[WORK ORDER] Your response should be the lines from the one holding "J3 pin 2: 0V -> SEL0" to the last line of the data below, copied exactly and with no additions.

Before-and-after change records
--- --- ---

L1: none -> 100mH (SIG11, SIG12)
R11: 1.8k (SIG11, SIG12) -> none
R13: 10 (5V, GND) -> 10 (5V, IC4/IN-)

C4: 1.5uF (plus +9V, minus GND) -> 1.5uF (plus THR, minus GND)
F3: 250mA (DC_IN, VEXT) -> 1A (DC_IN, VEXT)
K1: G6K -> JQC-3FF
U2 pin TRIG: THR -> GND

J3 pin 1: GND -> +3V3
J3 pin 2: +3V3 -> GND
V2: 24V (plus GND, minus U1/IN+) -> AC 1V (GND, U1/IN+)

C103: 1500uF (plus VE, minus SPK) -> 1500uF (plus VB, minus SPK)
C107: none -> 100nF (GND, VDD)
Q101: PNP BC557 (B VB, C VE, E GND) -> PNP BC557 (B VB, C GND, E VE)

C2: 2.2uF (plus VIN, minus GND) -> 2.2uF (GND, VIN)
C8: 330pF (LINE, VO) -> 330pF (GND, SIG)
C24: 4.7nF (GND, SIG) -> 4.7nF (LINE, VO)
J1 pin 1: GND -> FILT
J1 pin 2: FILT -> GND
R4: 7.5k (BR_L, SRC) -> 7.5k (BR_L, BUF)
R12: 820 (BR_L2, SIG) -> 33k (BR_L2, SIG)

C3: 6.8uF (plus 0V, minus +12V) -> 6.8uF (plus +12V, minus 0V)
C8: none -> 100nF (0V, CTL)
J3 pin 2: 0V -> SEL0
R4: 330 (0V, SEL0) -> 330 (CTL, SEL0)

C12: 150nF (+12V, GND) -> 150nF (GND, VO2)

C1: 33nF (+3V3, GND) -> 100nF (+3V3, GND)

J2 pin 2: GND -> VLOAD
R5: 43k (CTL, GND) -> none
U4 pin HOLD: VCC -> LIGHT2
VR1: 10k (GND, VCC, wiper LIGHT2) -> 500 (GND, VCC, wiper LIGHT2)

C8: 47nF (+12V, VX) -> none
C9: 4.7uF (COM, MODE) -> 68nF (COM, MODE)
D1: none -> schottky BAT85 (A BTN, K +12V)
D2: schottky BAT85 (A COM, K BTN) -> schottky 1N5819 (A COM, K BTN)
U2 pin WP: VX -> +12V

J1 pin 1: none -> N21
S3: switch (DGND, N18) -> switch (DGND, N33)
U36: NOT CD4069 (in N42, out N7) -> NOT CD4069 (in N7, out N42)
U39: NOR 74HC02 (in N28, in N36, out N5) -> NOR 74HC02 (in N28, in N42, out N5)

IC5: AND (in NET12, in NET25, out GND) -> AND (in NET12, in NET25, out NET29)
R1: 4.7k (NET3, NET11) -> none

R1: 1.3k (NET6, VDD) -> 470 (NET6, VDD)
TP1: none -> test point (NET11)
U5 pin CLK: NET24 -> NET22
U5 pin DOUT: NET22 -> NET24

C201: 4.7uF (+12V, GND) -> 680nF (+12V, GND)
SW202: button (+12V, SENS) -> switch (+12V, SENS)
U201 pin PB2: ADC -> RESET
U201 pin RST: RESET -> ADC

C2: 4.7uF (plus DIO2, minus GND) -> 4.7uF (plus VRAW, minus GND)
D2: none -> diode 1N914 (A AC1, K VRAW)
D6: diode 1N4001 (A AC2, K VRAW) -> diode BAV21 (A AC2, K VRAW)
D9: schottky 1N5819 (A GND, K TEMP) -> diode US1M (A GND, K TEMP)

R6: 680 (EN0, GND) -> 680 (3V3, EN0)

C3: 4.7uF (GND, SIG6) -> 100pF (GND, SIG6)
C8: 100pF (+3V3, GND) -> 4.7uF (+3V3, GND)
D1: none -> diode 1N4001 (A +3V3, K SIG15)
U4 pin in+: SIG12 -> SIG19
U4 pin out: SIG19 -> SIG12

--- --- ---

[RESPONSE TO THE TASK]
J3 pin 2: 0V -> SEL0
R4: 330 (0V, SEL0) -> 330 (CTL, SEL0)

C12: 150nF (+12V, GND) -> 150nF (GND, VO2)

C1: 33nF (+3V3, GND) -> 100nF (+3V3, GND)

J2 pin 2: GND -> VLOAD
R5: 43k (CTL, GND) -> none
U4 pin HOLD: VCC -> LIGHT2
VR1: 10k (GND, VCC, wiper LIGHT2) -> 500 (GND, VCC, wiper LIGHT2)

C8: 47nF (+12V, VX) -> none
C9: 4.7uF (COM, MODE) -> 68nF (COM, MODE)
D1: none -> schottky BAT85 (A BTN, K +12V)
D2: schottky BAT85 (A COM, K BTN) -> schottky 1N5819 (A COM, K BTN)
U2 pin WP: VX -> +12V

J1 pin 1: none -> N21
S3: switch (DGND, N18) -> switch (DGND, N33)
U36: NOT CD4069 (in N42, out N7) -> NOT CD4069 (in N7, out N42)
U39: NOR 74HC02 (in N28, in N36, out N5) -> NOR 74HC02 (in N28, in N42, out N5)

IC5: AND (in NET12, in NET25, out GND) -> AND (in NET12, in NET25, out NET29)
R1: 4.7k (NET3, NET11) -> none

R1: 1.3k (NET6, VDD) -> 470 (NET6, VDD)
TP1: none -> test point (NET11)
U5 pin CLK: NET24 -> NET22
U5 pin DOUT: NET22 -> NET24

C201: 4.7uF (+12V, GND) -> 680nF (+12V, GND)
SW202: button (+12V, SENS) -> switch (+12V, SENS)
U201 pin PB2: ADC -> RESET
U201 pin RST: RESET -> ADC

C2: 4.7uF (plus DIO2, minus GND) -> 4.7uF (plus VRAW, minus GND)
D2: none -> diode 1N914 (A AC1, K VRAW)
D6: diode 1N4001 (A AC2, K VRAW) -> diode BAV21 (A AC2, K VRAW)
D9: schottky 1N5819 (A GND, K TEMP) -> diode US1M (A GND, K TEMP)

R6: 680 (EN0, GND) -> 680 (3V3, EN0)

C3: 4.7uF (GND, SIG6) -> 100pF (GND, SIG6)
C8: 100pF (+3V3, GND) -> 4.7uF (+3V3, GND)
D1: none -> diode 1N4001 (A +3V3, K SIG15)
U4 pin in+: SIG12 -> SIG19
U4 pin out: SIG19 -> SIG12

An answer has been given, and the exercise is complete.